- Opening Delimiter -

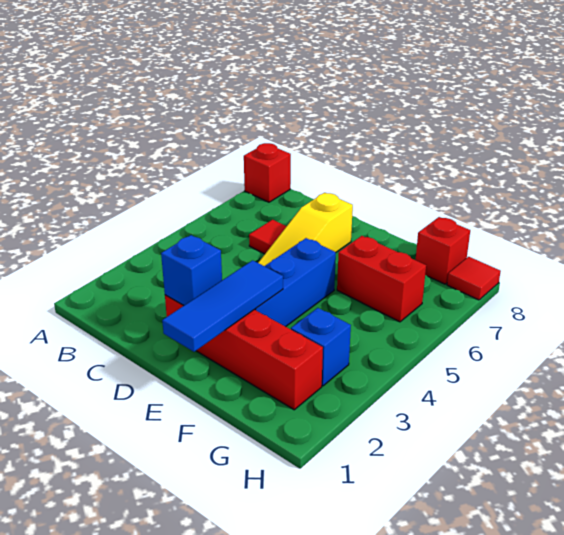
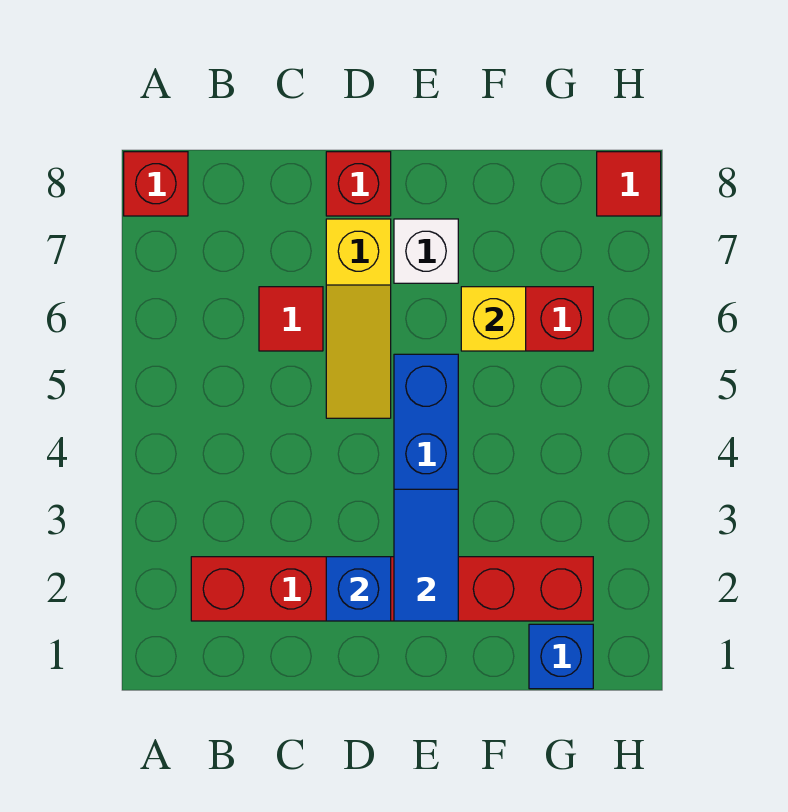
red brick D2:G2 level 1 -> red brick B2:G2 level 1
blue tile E1:E3 level 2 -> blue tile E2:E3 level 2
none -> white brick E7 level 1
none -> yellow brick F6 level 2
blue brick G3 level 1 -> blue brick G1 level 1
red brick G8 level 1 -> red brick D8 level 1

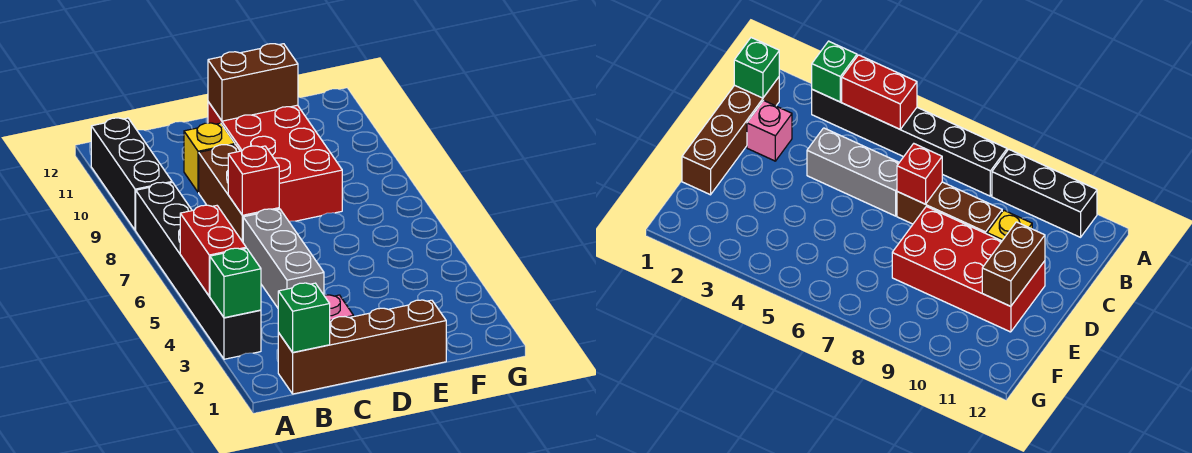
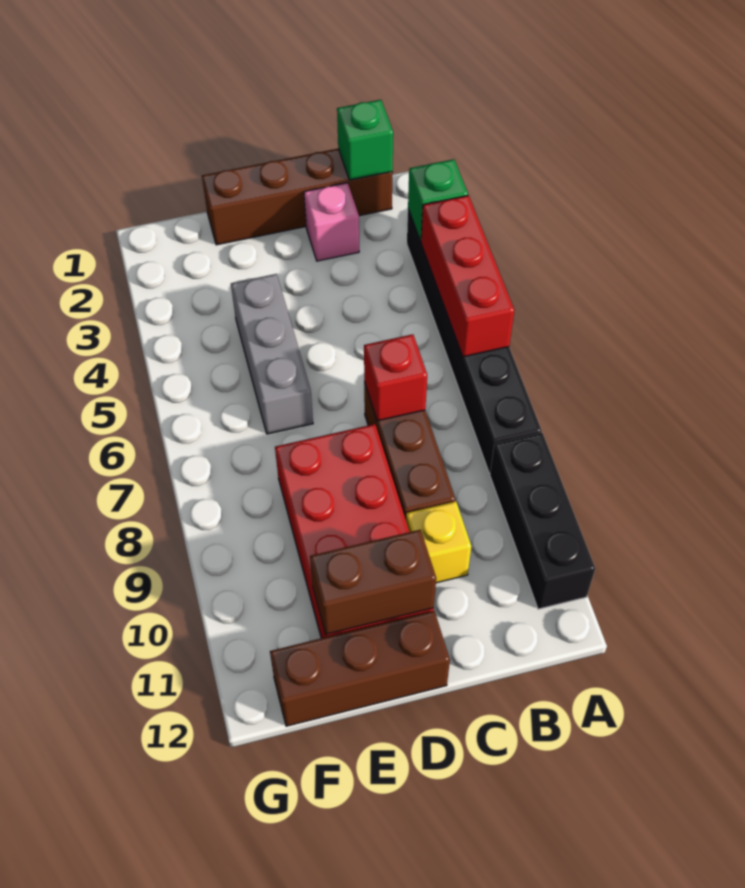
red brick A4:A5 level 2 -> red brick A4:A6 level 2
grey brick C4:C6 level 1 -> grey brick E4:E6 level 1
none -> brown brick D12:F12 level 1

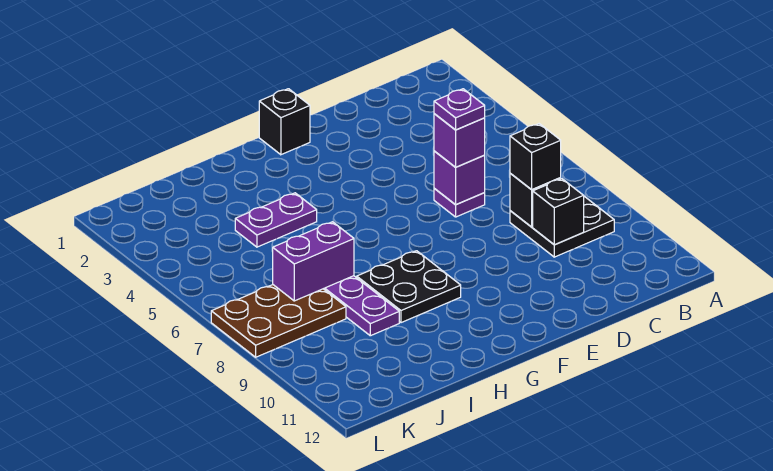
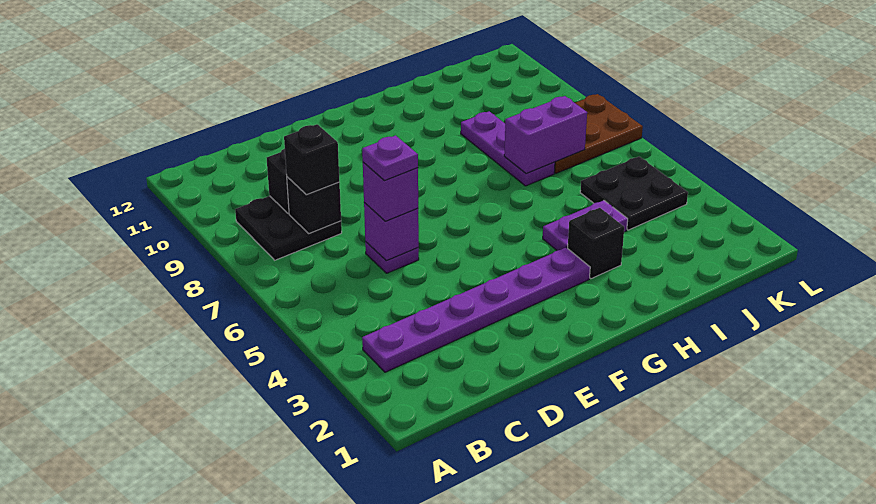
none -> purple plate B3:G3 level 1
black brick F1 level 1 -> black brick H3 level 1
black plate G8:H9 level 1 -> black plate J4:K5 level 1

- Closing Delimiter -

● PROBLEM:
All lines that include the word "blue" must be copied from the material above.

● THE COMPLETED TASK:
blue tile E1:E3 level 2 -> blue tile E2:E3 level 2
blue brick G3 level 1 -> blue brick G1 level 1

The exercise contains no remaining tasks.